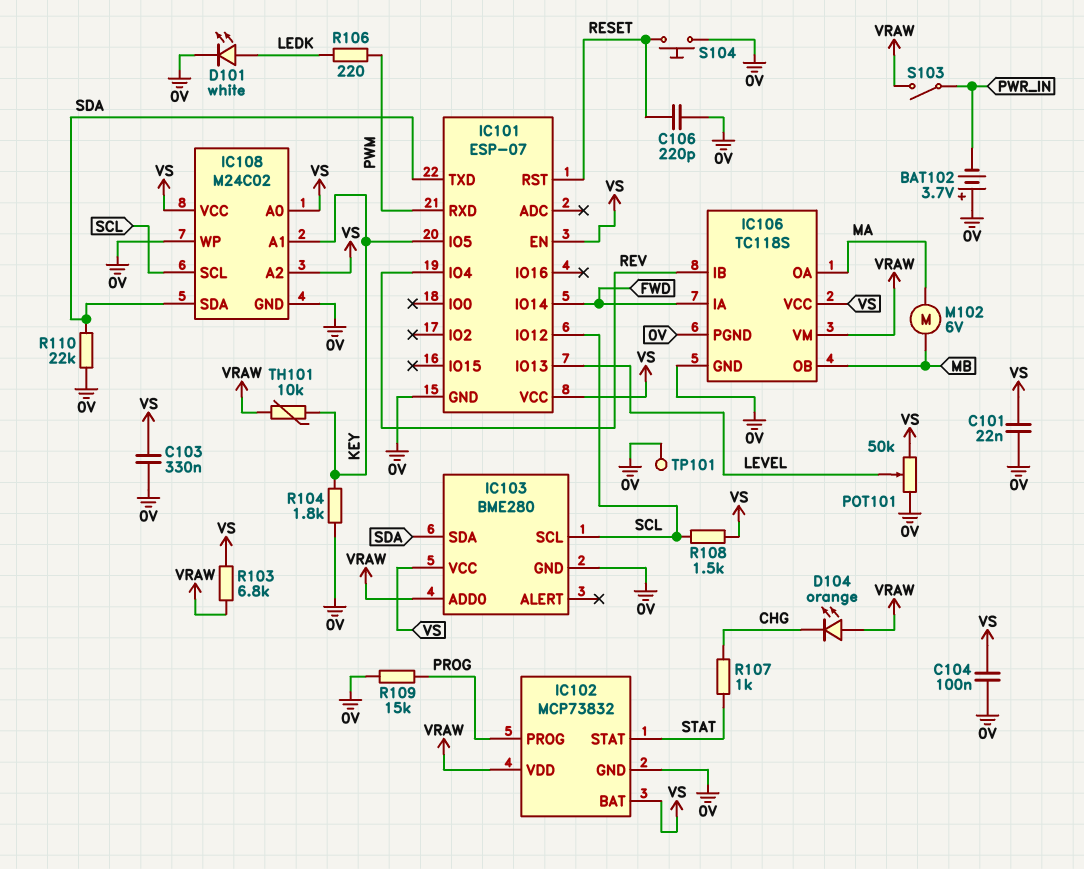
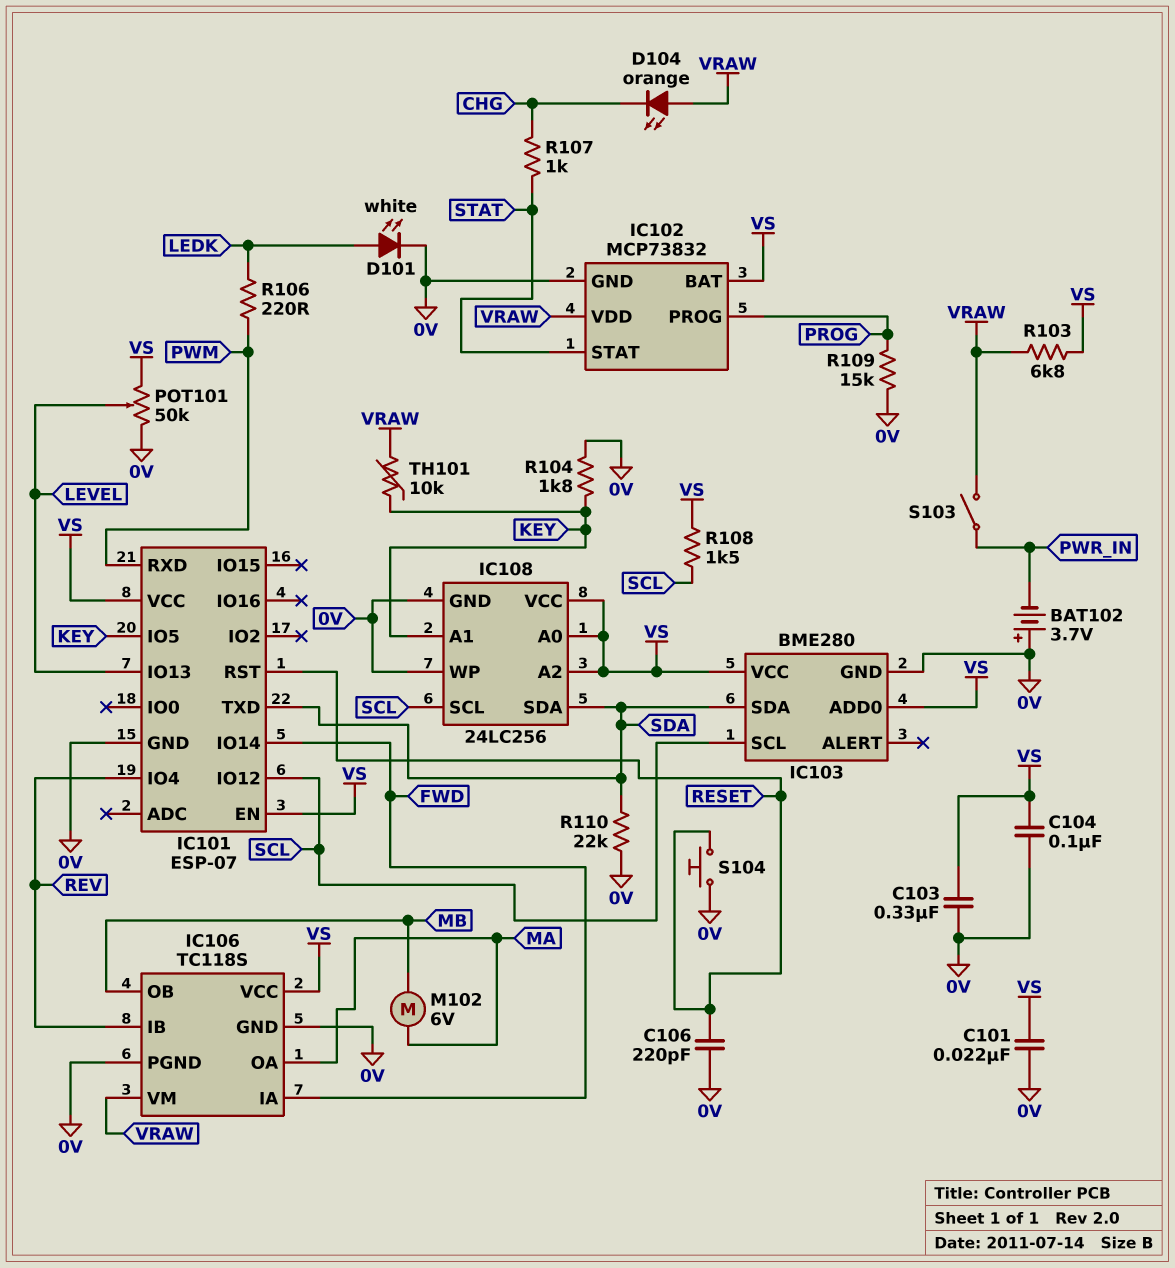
IC103 pin ADD0: VRAW -> VS
IC108: M24C02 -> 24LC256
TP101: test point (0V) -> none

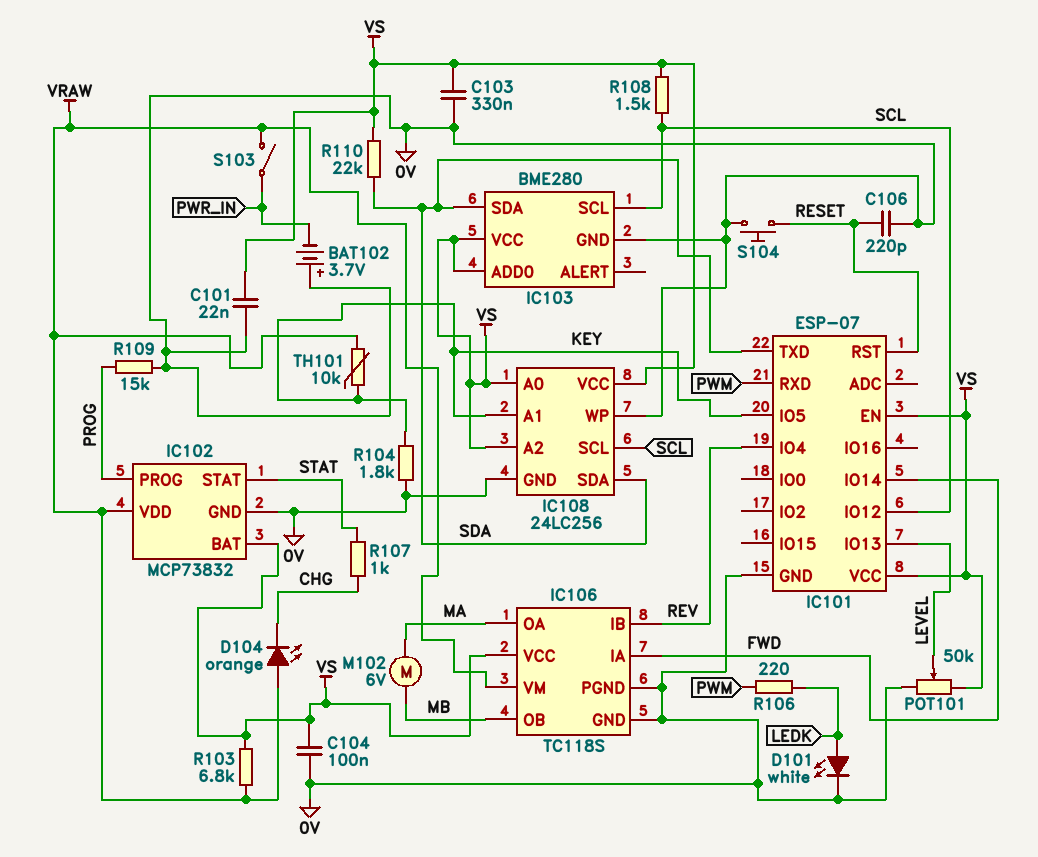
R110: 22k (0V, SDA) -> 22k (SDA, VS)

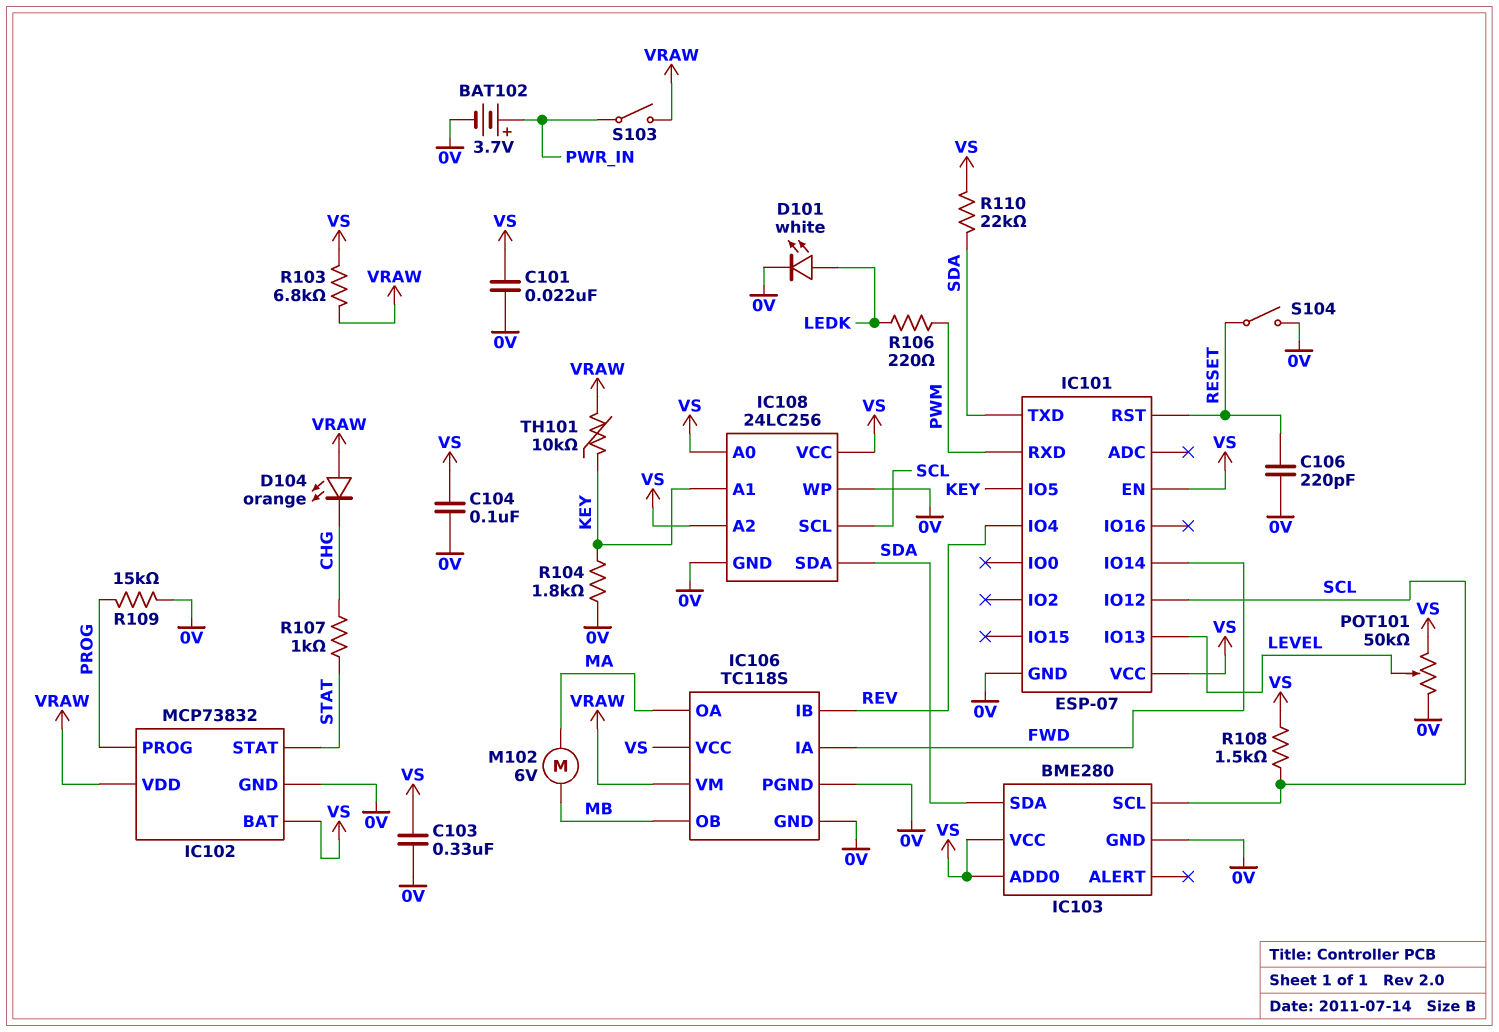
BAT102: 3.7V (plus 0V, minus PWR_IN) -> 3.7V (plus PWR_IN, minus 0V)
S104: button (0V, RESET) -> switch (0V, RESET)

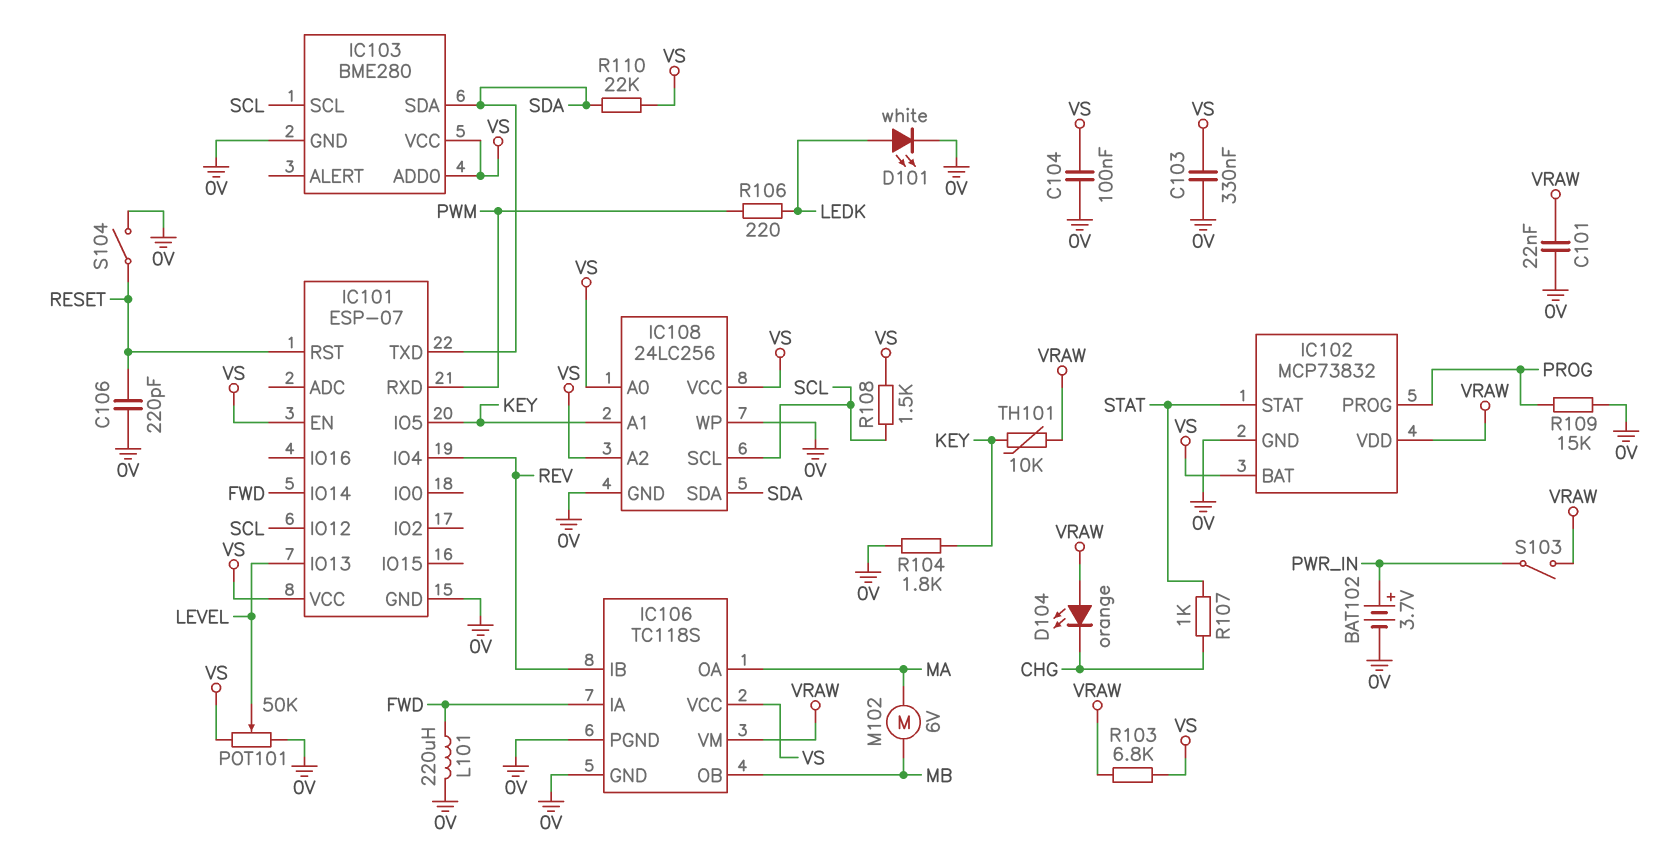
C101: 22nF (0V, VS) -> 22nF (0V, VRAW)
L101: none -> 220uH (0V, FWD)

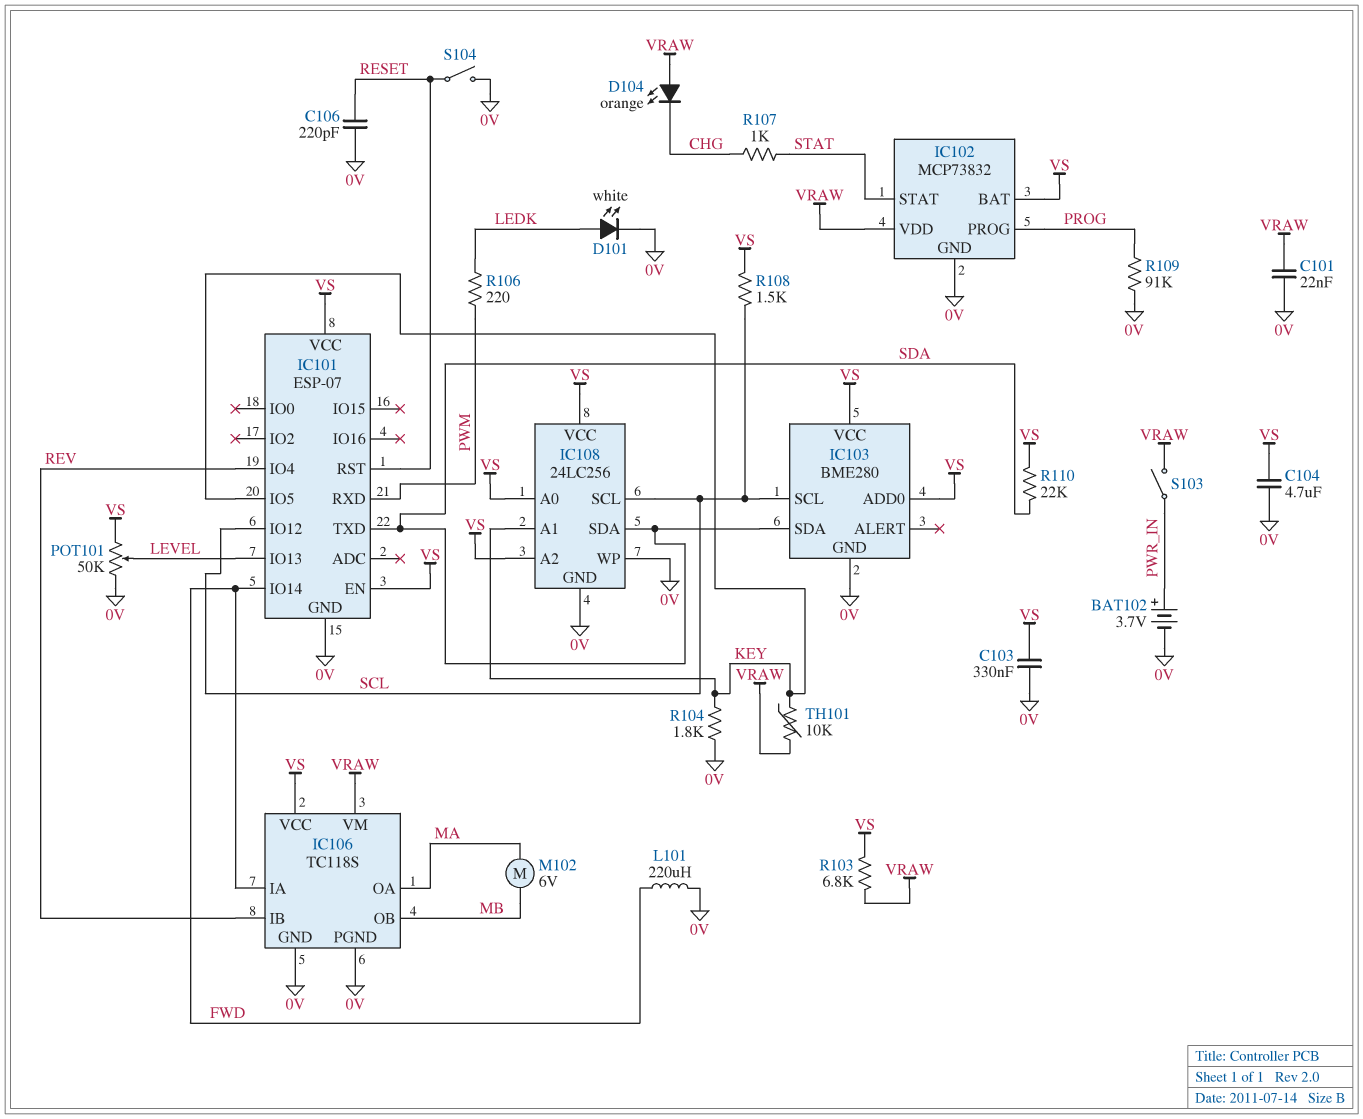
C104: 100nF (0V, VS) -> 4.7uF (0V, VS)
R109: 15k (0V, PROG) -> 91k (0V, PROG)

Task requirements:
Reprint the entries above exactly, images removed.

Solution to this task:
IC103 pin ADD0: VRAW -> VS
IC108: M24C02 -> 24LC256
TP101: test point (0V) -> none

R110: 22k (0V, SDA) -> 22k (SDA, VS)

BAT102: 3.7V (plus 0V, minus PWR_IN) -> 3.7V (plus PWR_IN, minus 0V)
S104: button (0V, RESET) -> switch (0V, RESET)

C101: 22nF (0V, VS) -> 22nF (0V, VRAW)
L101: none -> 220uH (0V, FWD)

C104: 100nF (0V, VS) -> 4.7uF (0V, VS)
R109: 15k (0V, PROG) -> 91k (0V, PROG)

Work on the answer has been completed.